* _Stored data_:

____________________

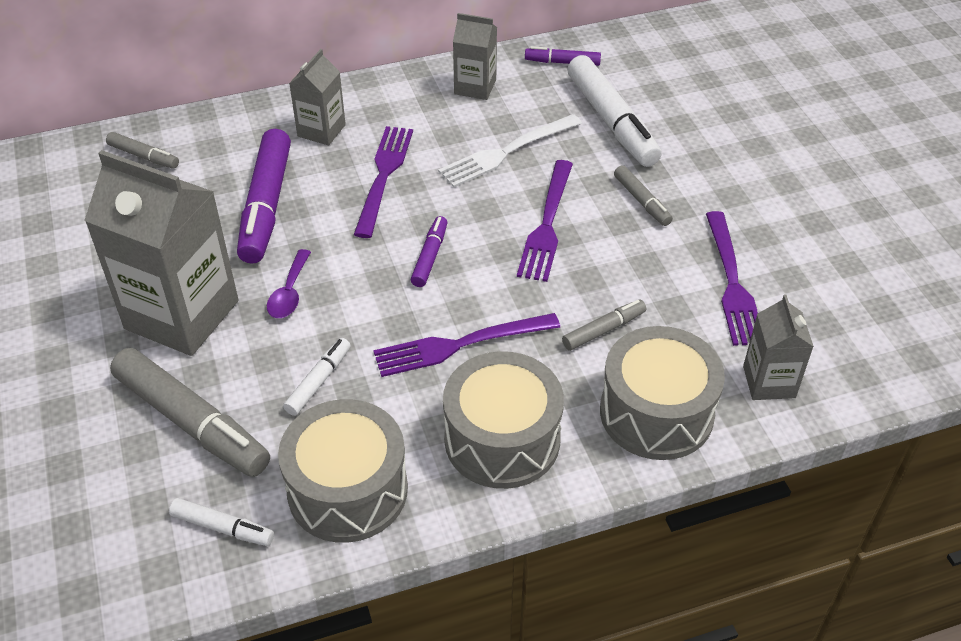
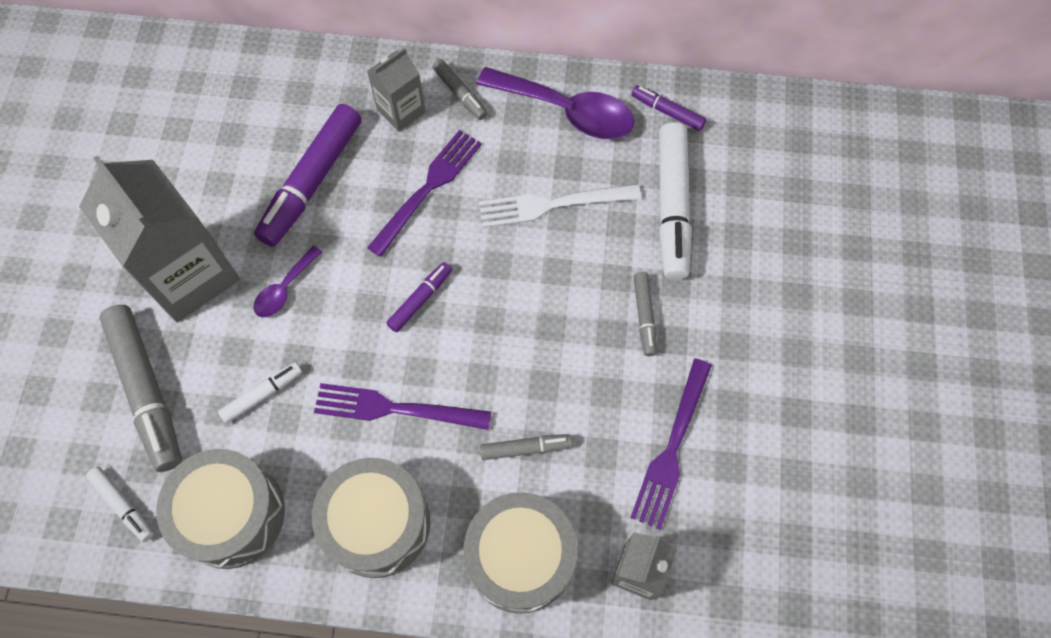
camera: 25 degrees right, 20 degrees up
(143, 156) = (238, 81): grey marker -> grey marker (460, 93)
(475, 87) = (567, 111): grey carton -> purple spoon
(547, 225) = (542, 307): purple fork -> none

____________________

* _What this task involves_:
Copy out the lines above, from the one holding "(143, 156) = (238, 81): grey" through the final line, with no other lines.

* _Response to this task_:
(143, 156) = (238, 81): grey marker -> grey marker (460, 93)
(475, 87) = (567, 111): grey carton -> purple spoon
(547, 225) = (542, 307): purple fork -> none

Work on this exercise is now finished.